▸ **TASK PROMPT**: The response has to reproduce all entries exactly while excluding their pictures.

Version difference data
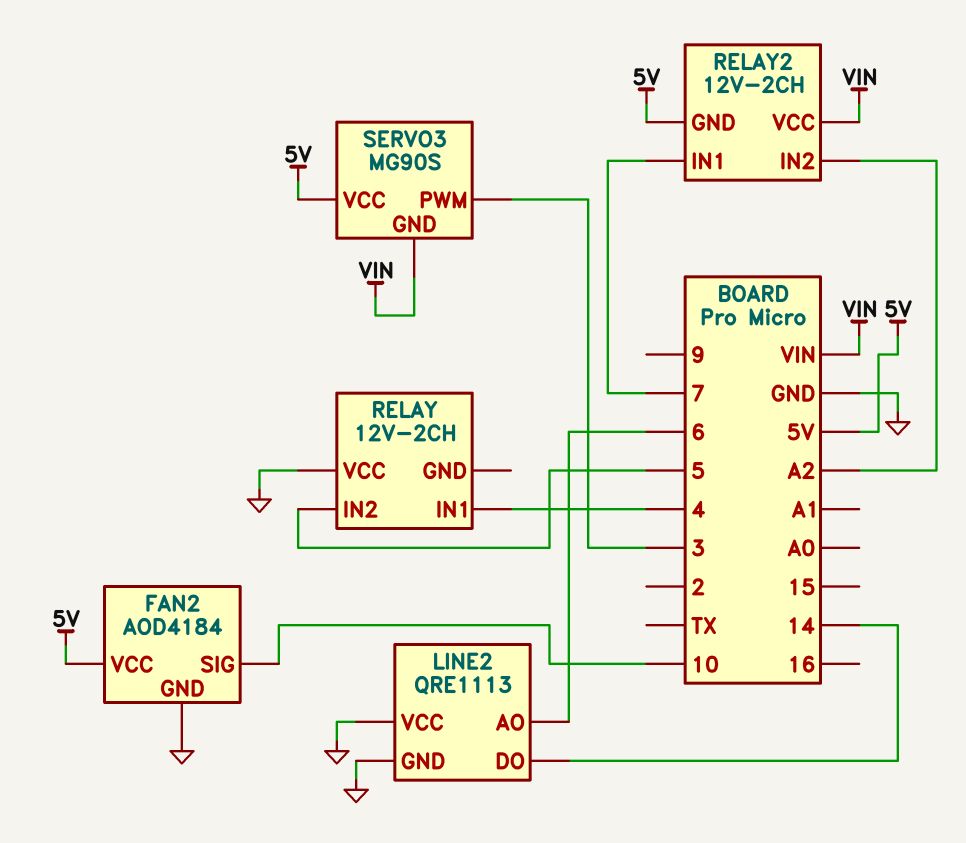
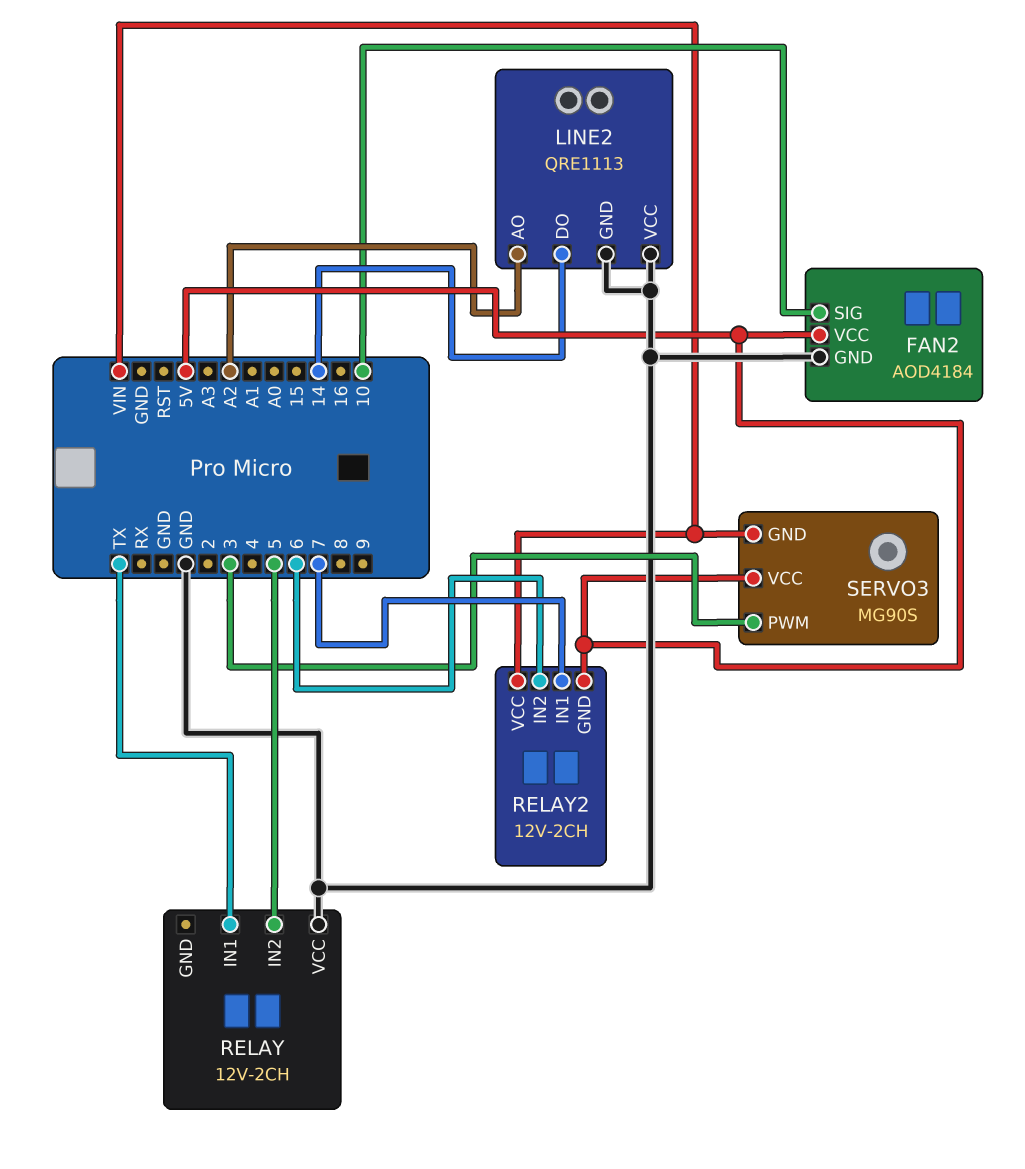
LINE2 pin AO: 6 -> A2
RELAY pin IN1: 4 -> TX
RELAY2 pin IN2: A2 -> 6

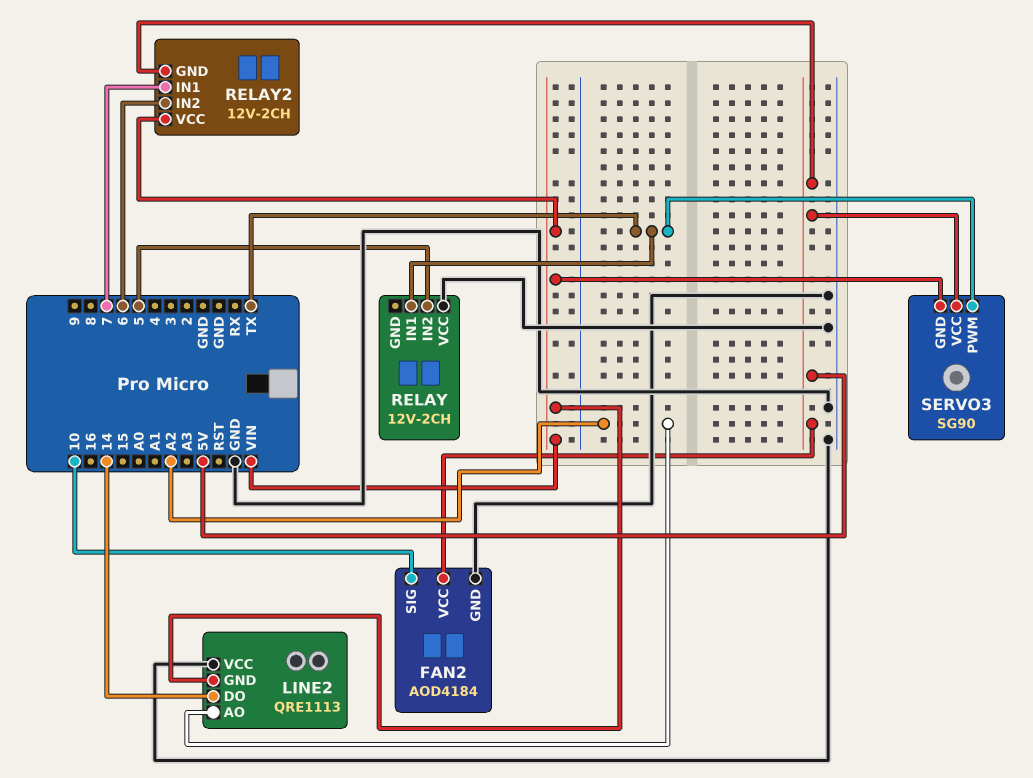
LINE2 pin GND: GND -> VIN
SERVO3: MG90S -> SG90
SERVO3 pin PWM: 3 -> TX

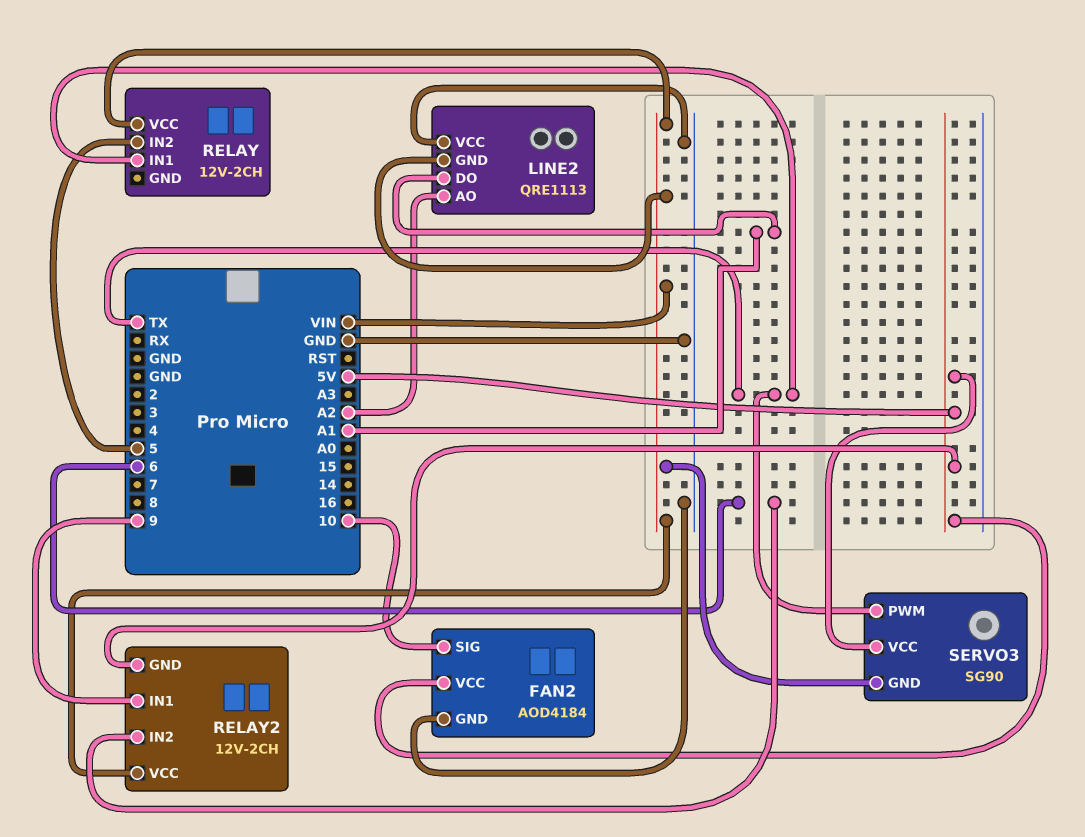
LINE2 pin DO: 14 -> A1
RELAY pin VCC: GND -> VIN
RELAY2 pin IN1: 7 -> 9

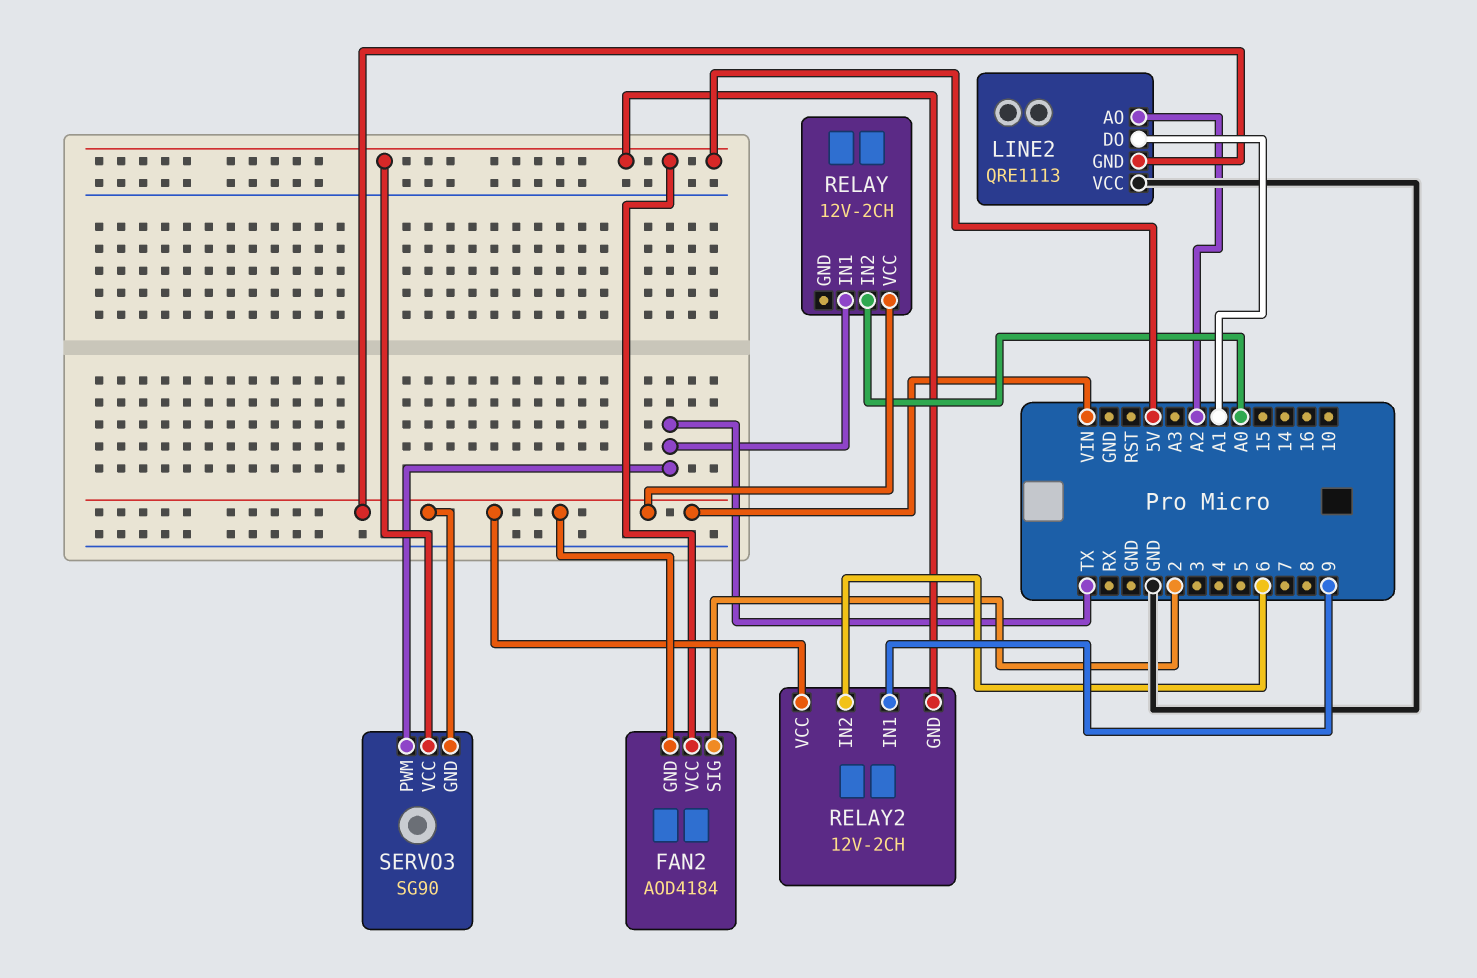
FAN2 pin GND: GND -> VIN
FAN2 pin SIG: 10 -> 2
RELAY pin IN2: 5 -> A0

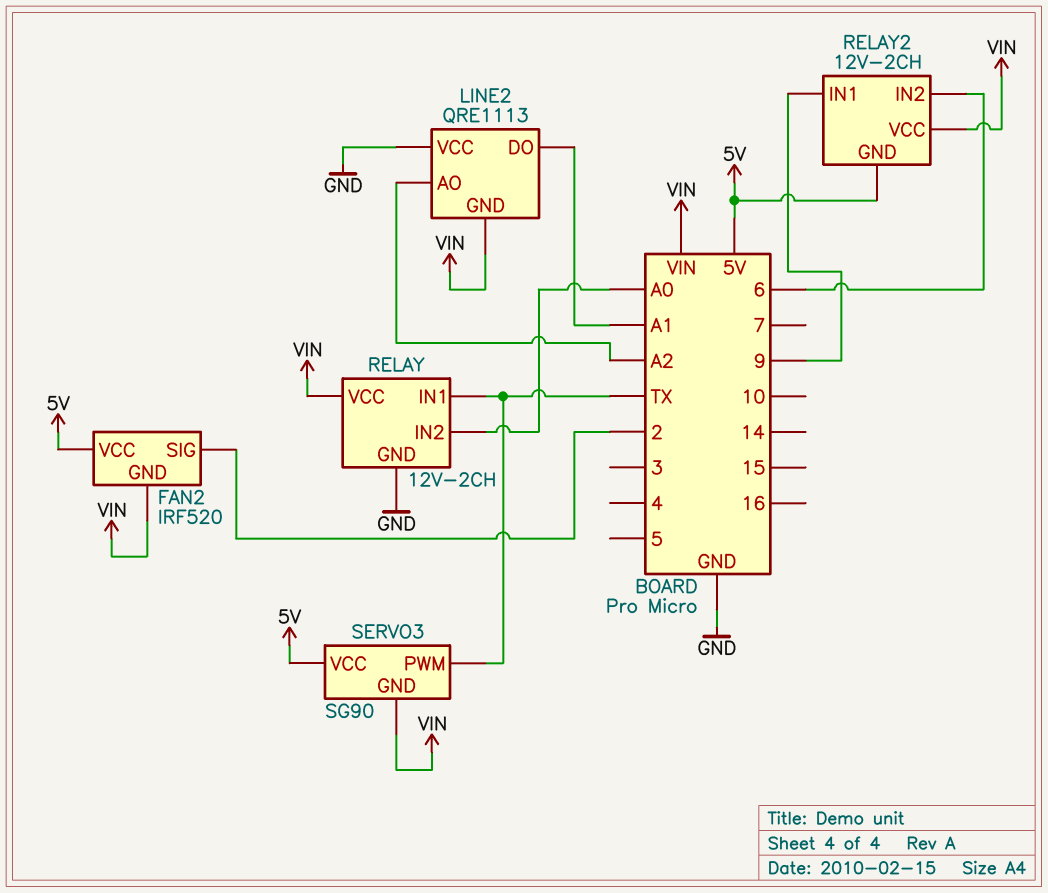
FAN2: AOD4184 -> IRF520
RELAY pin GND: none -> GND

▸ **SOLUTION TO THIS PROBLEM**:
LINE2 pin AO: 6 -> A2
RELAY pin IN1: 4 -> TX
RELAY2 pin IN2: A2 -> 6

LINE2 pin GND: GND -> VIN
SERVO3: MG90S -> SG90
SERVO3 pin PWM: 3 -> TX

LINE2 pin DO: 14 -> A1
RELAY pin VCC: GND -> VIN
RELAY2 pin IN1: 7 -> 9

FAN2 pin GND: GND -> VIN
FAN2 pin SIG: 10 -> 2
RELAY pin IN2: 5 -> A0

FAN2: AOD4184 -> IRF520
RELAY pin GND: none -> GND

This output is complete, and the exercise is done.